Problem to solve: Return all the entries exactly, keeping pictures out.

Scene comparison data:
-------

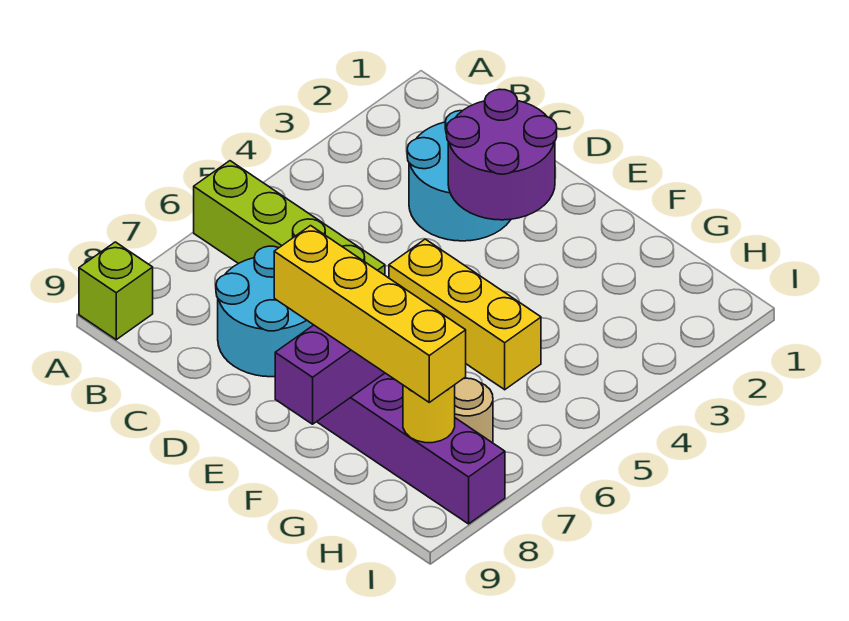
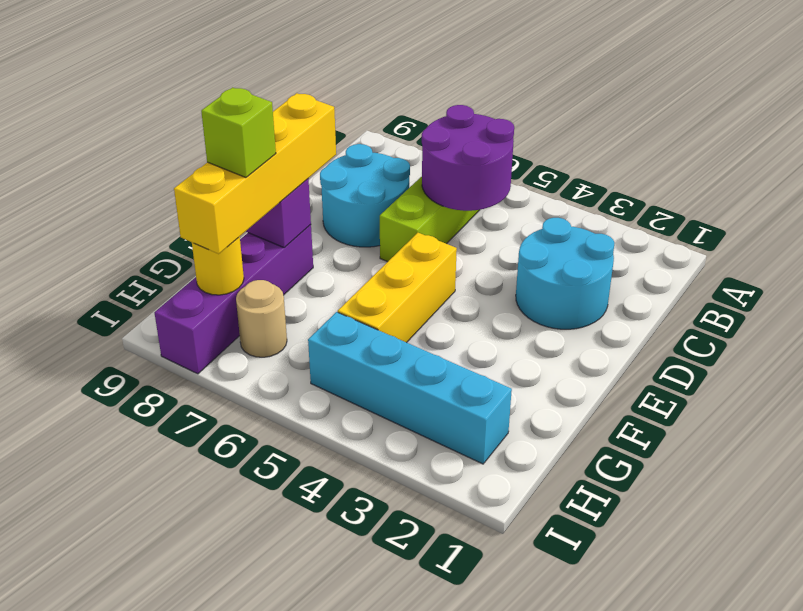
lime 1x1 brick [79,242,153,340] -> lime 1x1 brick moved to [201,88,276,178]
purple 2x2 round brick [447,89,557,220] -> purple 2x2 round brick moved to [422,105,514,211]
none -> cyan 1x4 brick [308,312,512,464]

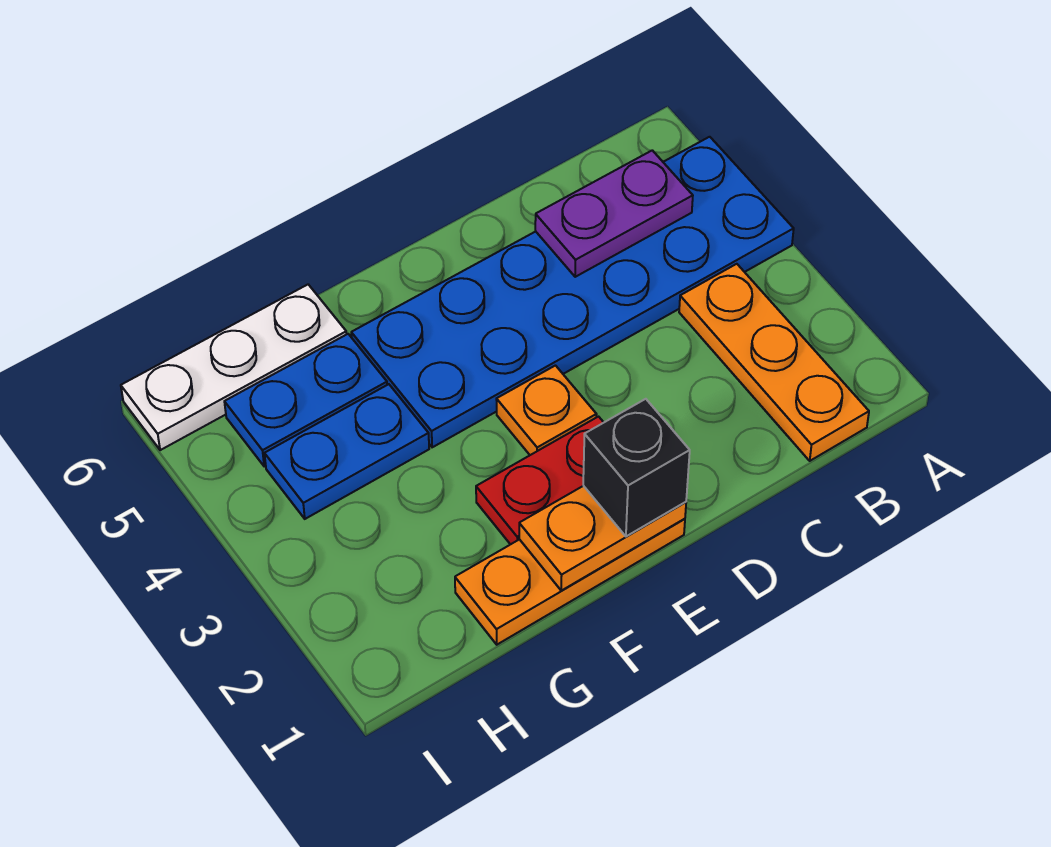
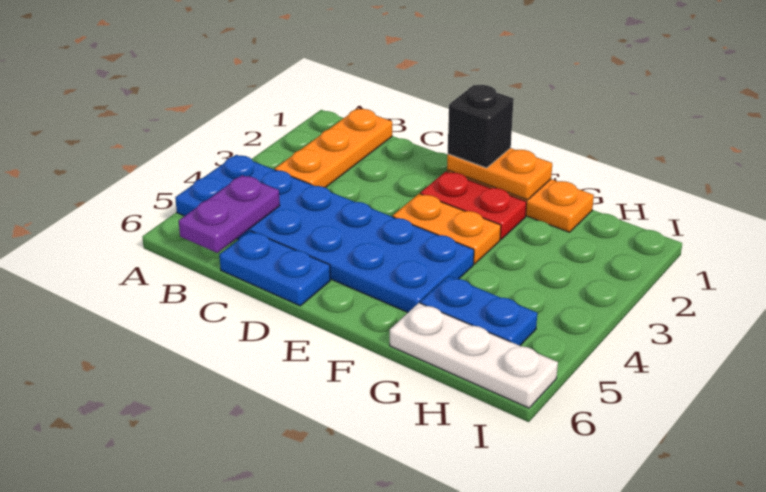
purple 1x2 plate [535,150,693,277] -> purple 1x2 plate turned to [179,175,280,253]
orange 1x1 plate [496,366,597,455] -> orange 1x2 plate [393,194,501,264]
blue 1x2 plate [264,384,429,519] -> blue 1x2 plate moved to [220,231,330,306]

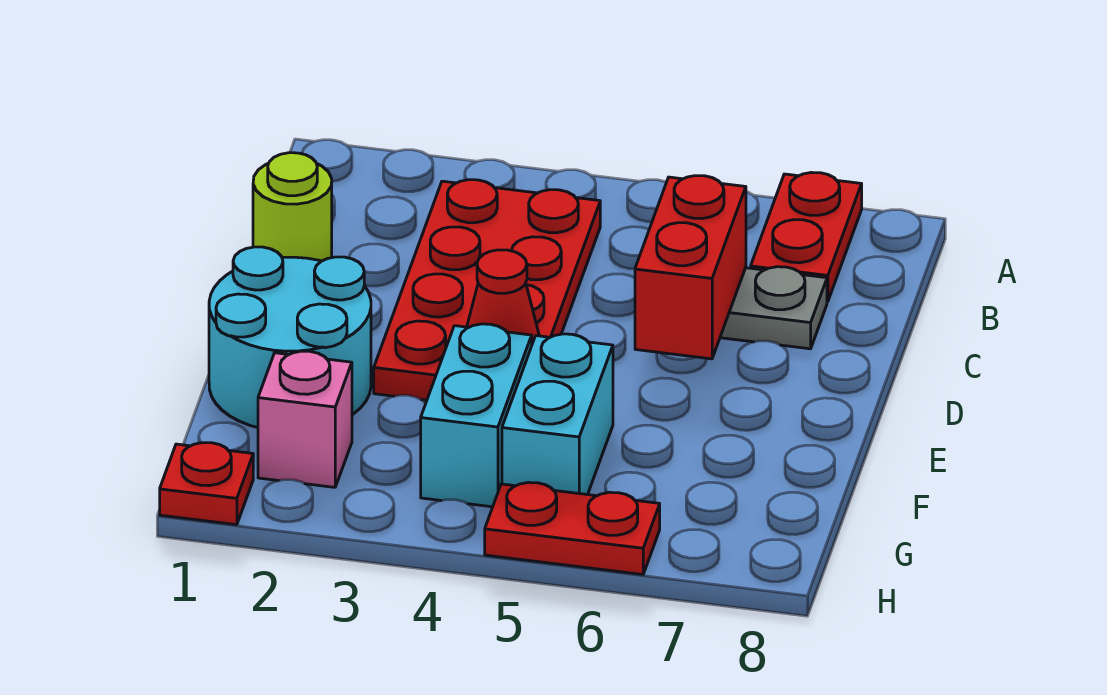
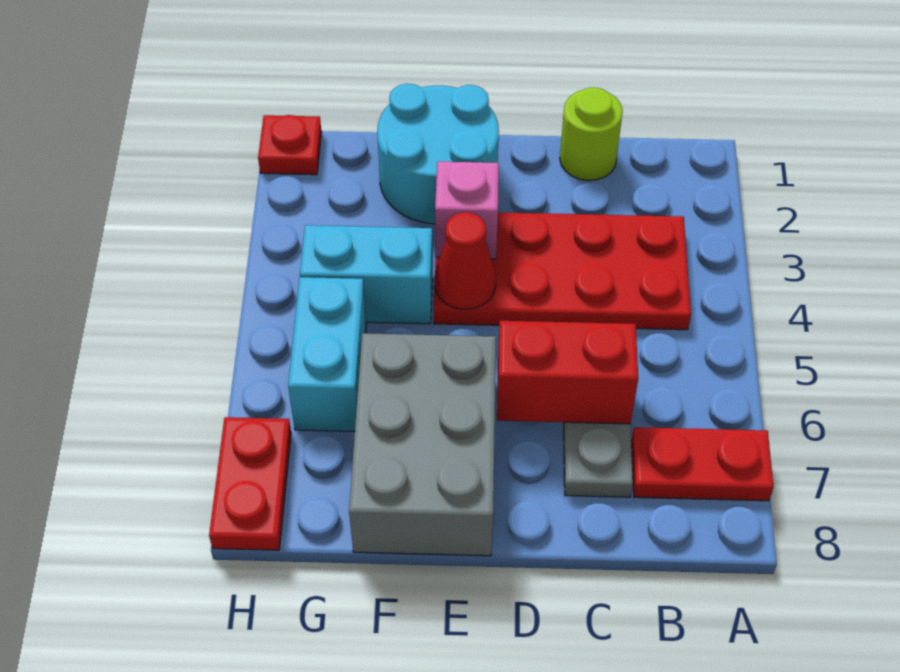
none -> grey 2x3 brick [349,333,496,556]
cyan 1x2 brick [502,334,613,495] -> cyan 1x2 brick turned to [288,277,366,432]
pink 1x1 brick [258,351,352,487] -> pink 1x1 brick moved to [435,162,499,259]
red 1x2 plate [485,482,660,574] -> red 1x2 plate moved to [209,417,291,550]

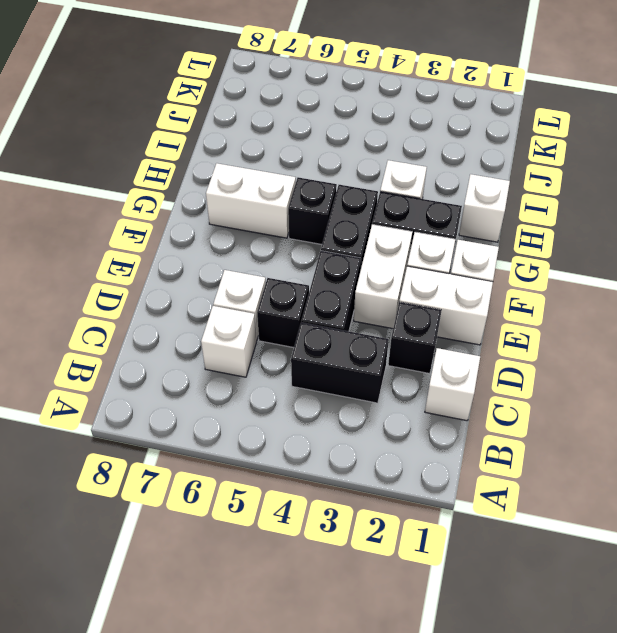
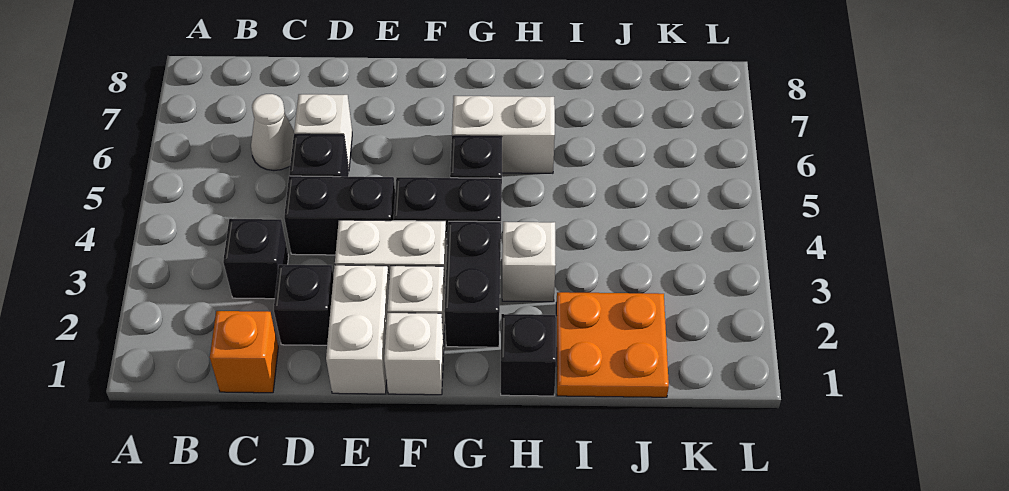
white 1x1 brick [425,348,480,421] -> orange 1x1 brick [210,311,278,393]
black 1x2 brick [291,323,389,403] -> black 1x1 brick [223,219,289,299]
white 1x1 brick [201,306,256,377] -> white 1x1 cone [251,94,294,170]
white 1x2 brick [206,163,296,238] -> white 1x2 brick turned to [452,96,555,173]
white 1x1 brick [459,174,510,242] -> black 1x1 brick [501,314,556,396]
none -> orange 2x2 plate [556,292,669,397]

-------

Task result:
lime 1x1 brick [79,242,153,340] -> lime 1x1 brick moved to [201,88,276,178]
purple 2x2 round brick [447,89,557,220] -> purple 2x2 round brick moved to [422,105,514,211]
none -> cyan 1x4 brick [308,312,512,464]

purple 1x2 plate [535,150,693,277] -> purple 1x2 plate turned to [179,175,280,253]
orange 1x1 plate [496,366,597,455] -> orange 1x2 plate [393,194,501,264]
blue 1x2 plate [264,384,429,519] -> blue 1x2 plate moved to [220,231,330,306]

none -> grey 2x3 brick [349,333,496,556]
cyan 1x2 brick [502,334,613,495] -> cyan 1x2 brick turned to [288,277,366,432]
pink 1x1 brick [258,351,352,487] -> pink 1x1 brick moved to [435,162,499,259]
red 1x2 plate [485,482,660,574] -> red 1x2 plate moved to [209,417,291,550]

white 1x1 brick [425,348,480,421] -> orange 1x1 brick [210,311,278,393]
black 1x2 brick [291,323,389,403] -> black 1x1 brick [223,219,289,299]
white 1x1 brick [201,306,256,377] -> white 1x1 cone [251,94,294,170]
white 1x2 brick [206,163,296,238] -> white 1x2 brick turned to [452,96,555,173]
white 1x1 brick [459,174,510,242] -> black 1x1 brick [501,314,556,396]
none -> orange 2x2 plate [556,292,669,397]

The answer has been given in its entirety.